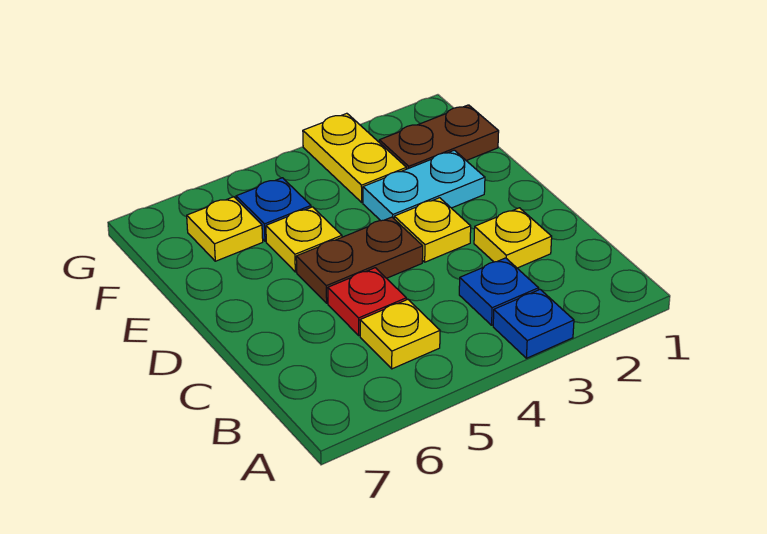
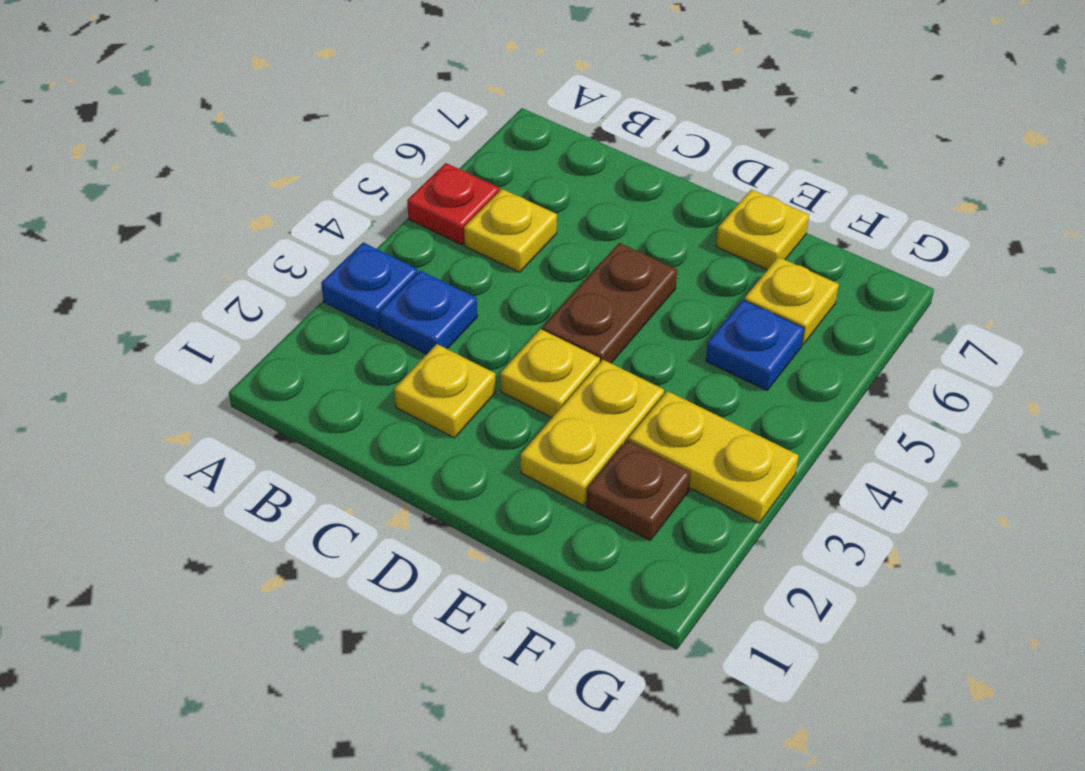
red 1x1 plate [328,268,406,335] -> red 1x1 plate moved to [407,163,499,245]
cyan 1x2 plate [363,150,485,221] -> yellow 1x2 plate [521,360,664,505]
yellow 1x1 plate [266,207,342,272] -> yellow 1x1 plate moved to [716,189,809,270]
brown 1x2 plate [379,105,499,169] -> brown 1x1 plate [586,440,691,541]

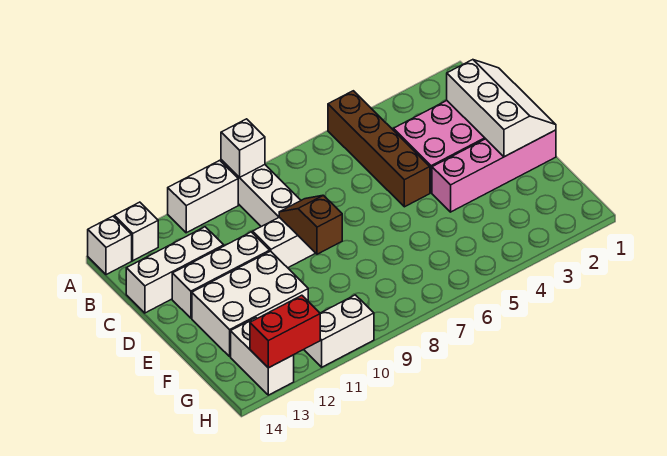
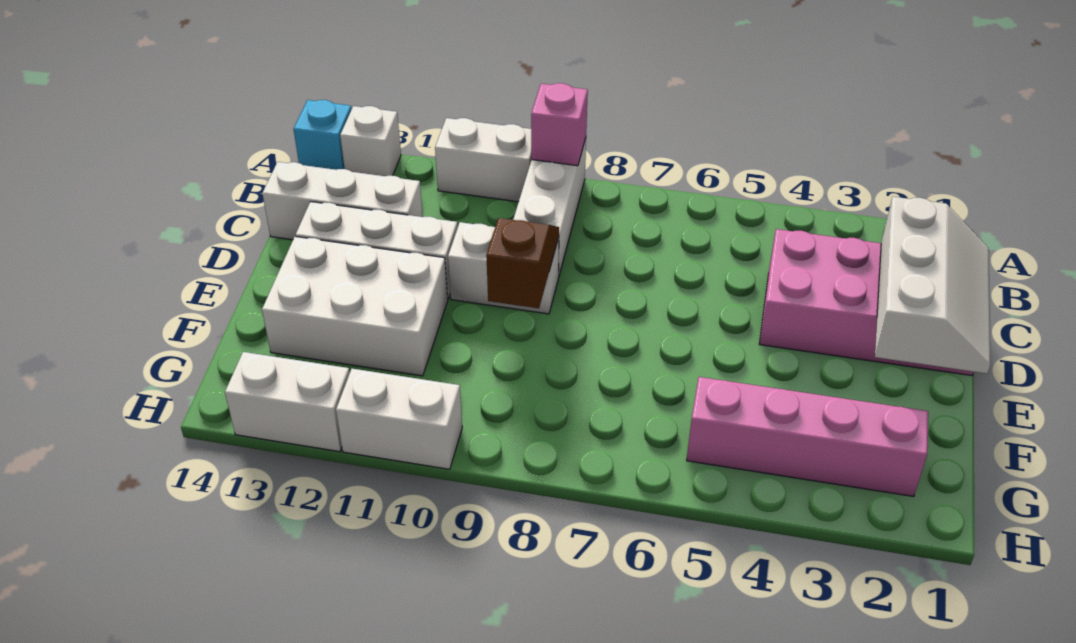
brown 1x4 brick [328,91,430,207] -> none
white 1x1 brick [221,119,265,178] -> pink 1x1 brick [531,83,588,166]
white 1x1 brick [88,216,132,275] -> cyan 1x1 brick [294,100,351,170]
pink 1x4 brick [432,130,556,212] -> pink 1x4 brick moved to [687,377,928,496]
white 1x2 brick [231,318,294,395] -> white 1x2 brick turned to [225,352,350,452]
red 1x2 brick [250,295,320,368] -> none

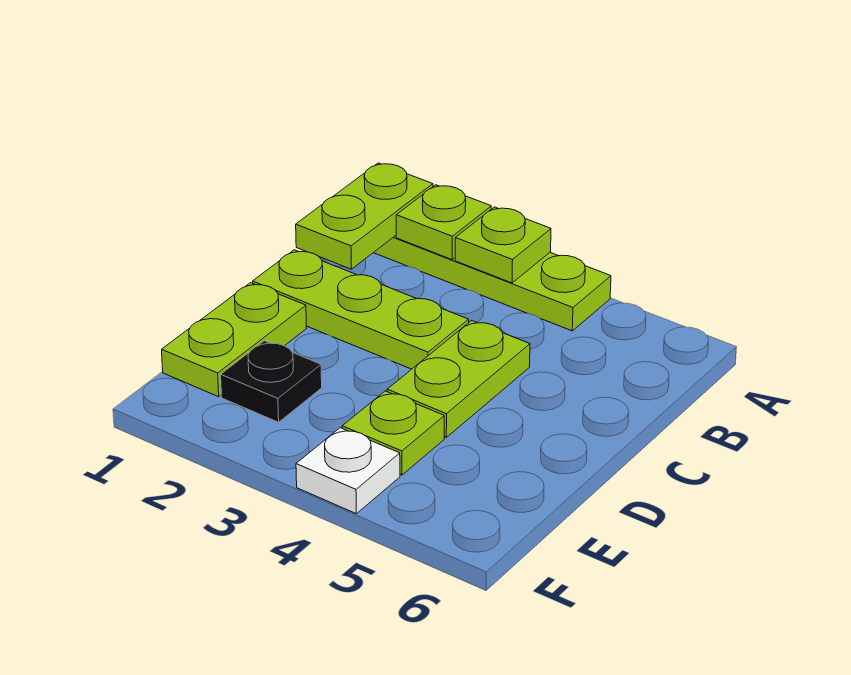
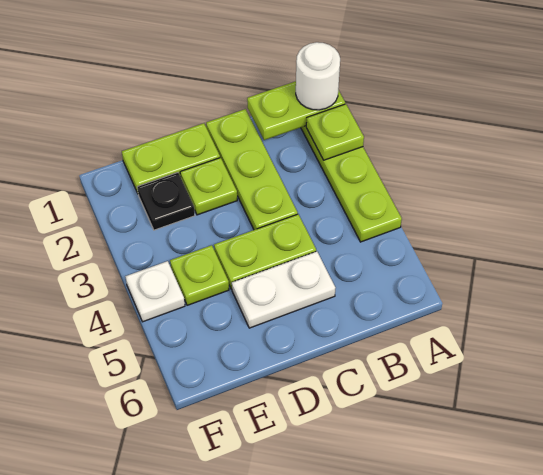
none -> white 1x1 round brick [296,42,340,110]
lime 1x1 plate [455,207,551,283] -> lime 1x1 plate moved to [180,158,237,215]
none -> white 1x2 plate [232,251,335,328]

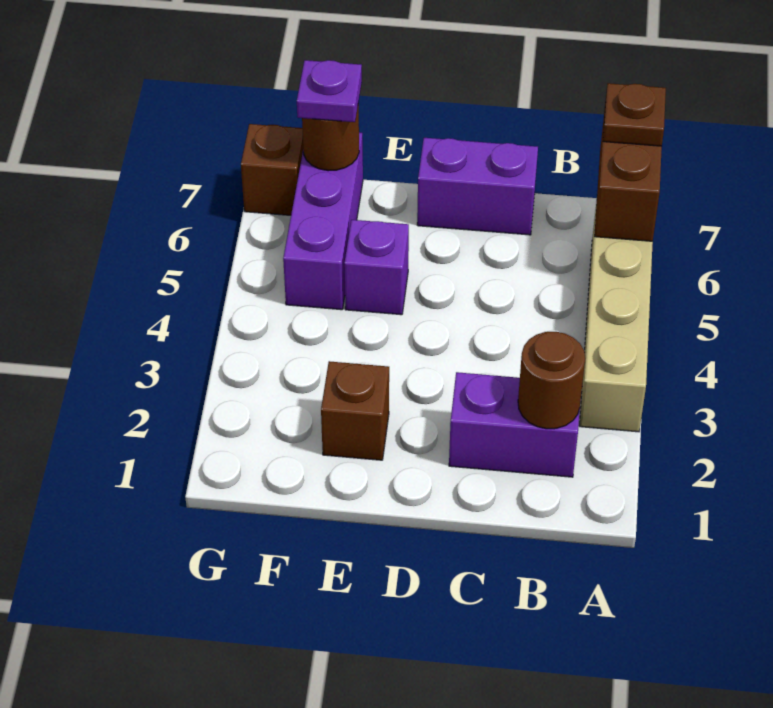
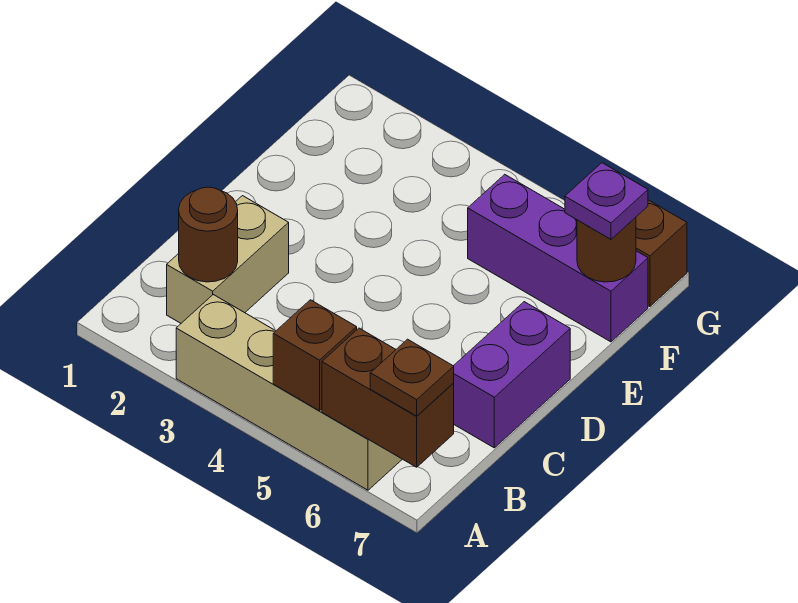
purple 1x2 brick [449,372,580,477] -> tan 1x2 brick [167,196,289,323]
brown 1x1 brick [321,361,389,460] -> brown 1x1 brick moved to [273,300,357,411]
purple 1x1 brick [344,220,409,315] -> none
******************************
EXERCISE:
Lines that hold "yellow" are the ones to copy, so pick each out from the data.

RESPONSE:
cyan 1x2 plate [363,150,485,221] -> yellow 1x2 plate [521,360,664,505]
yellow 1x1 plate [266,207,342,272] -> yellow 1x1 plate moved to [716,189,809,270]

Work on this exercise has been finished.